What is needed =>
Make an exact copy of the records below, leaving every image out.

--- START ---

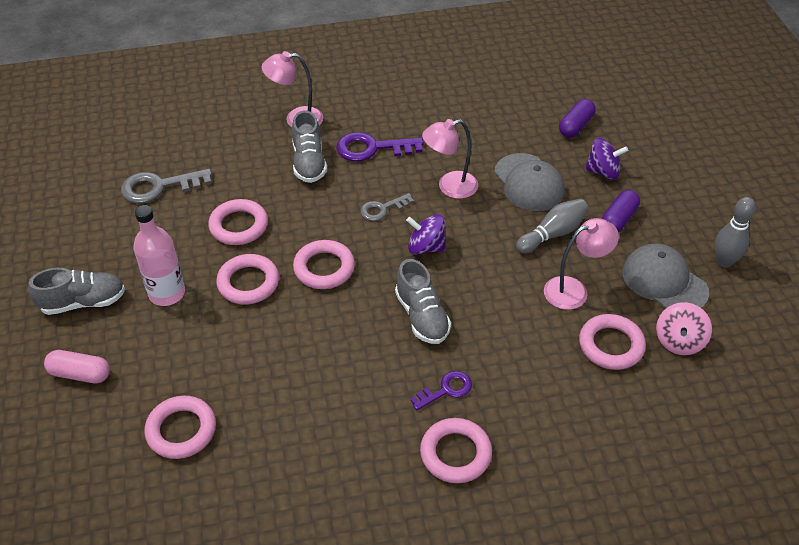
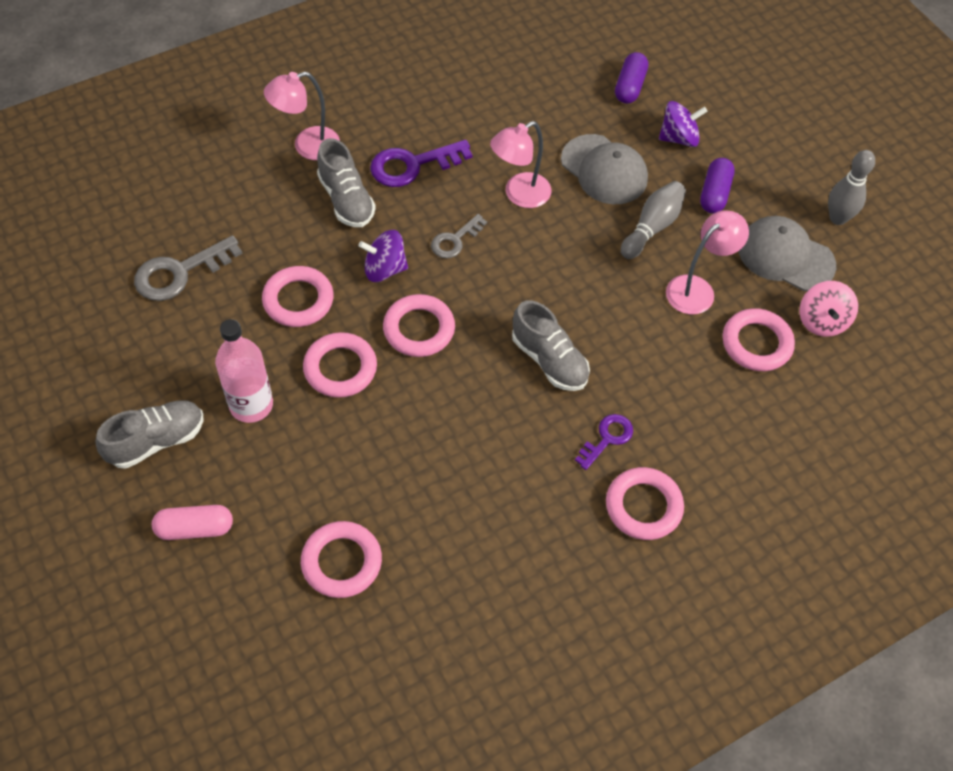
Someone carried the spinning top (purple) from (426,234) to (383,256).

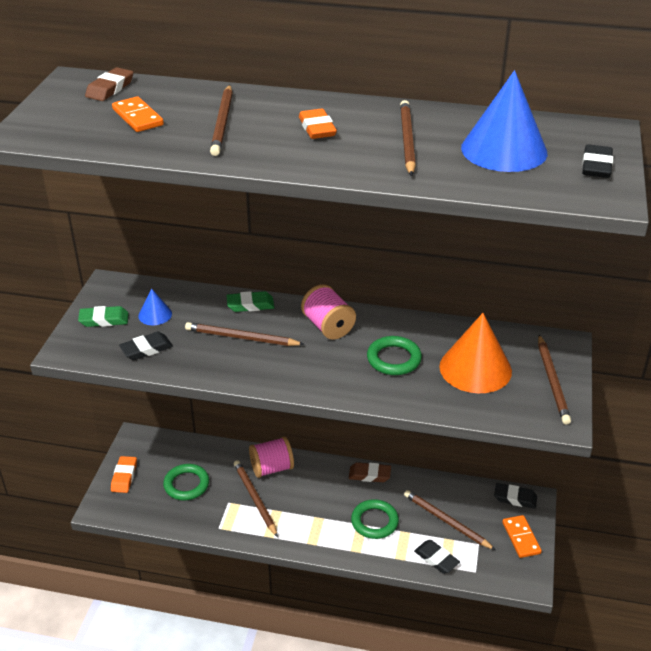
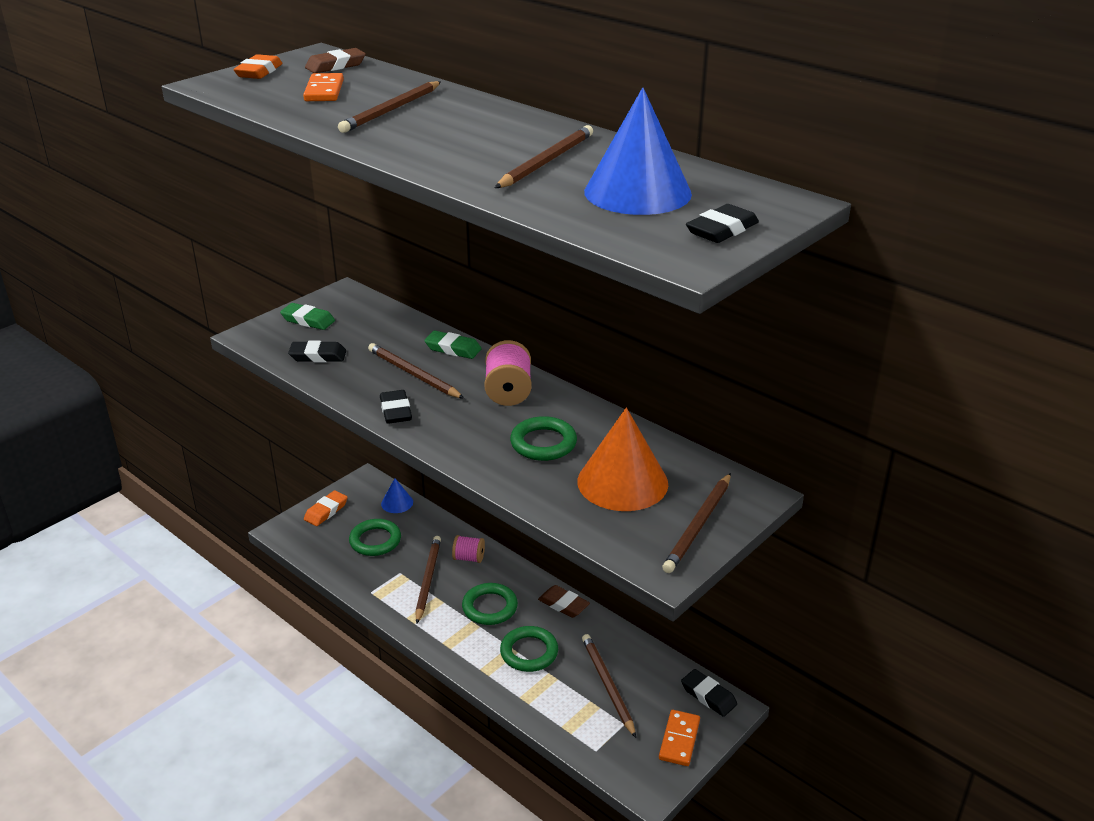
Someone carried the cone (blue) from (155,306) to (397,495).
Someone scaled the spool (pink) at (271,457) by 0.64.
Someone carried the eraser (orange) from (318,124) to (257,66).
Someone carried the eraser (black) from (437,557) to (396,407).
Someone put down the ring (green) at (490,604).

--- END ---

Task output =>
Someone carried the spinning top (purple) from (426,234) to (383,256).

Someone carried the cone (blue) from (155,306) to (397,495).
Someone scaled the spool (pink) at (271,457) by 0.64.
Someone carried the eraser (orange) from (318,124) to (257,66).
Someone carried the eraser (black) from (437,557) to (396,407).
Someone put down the ring (green) at (490,604).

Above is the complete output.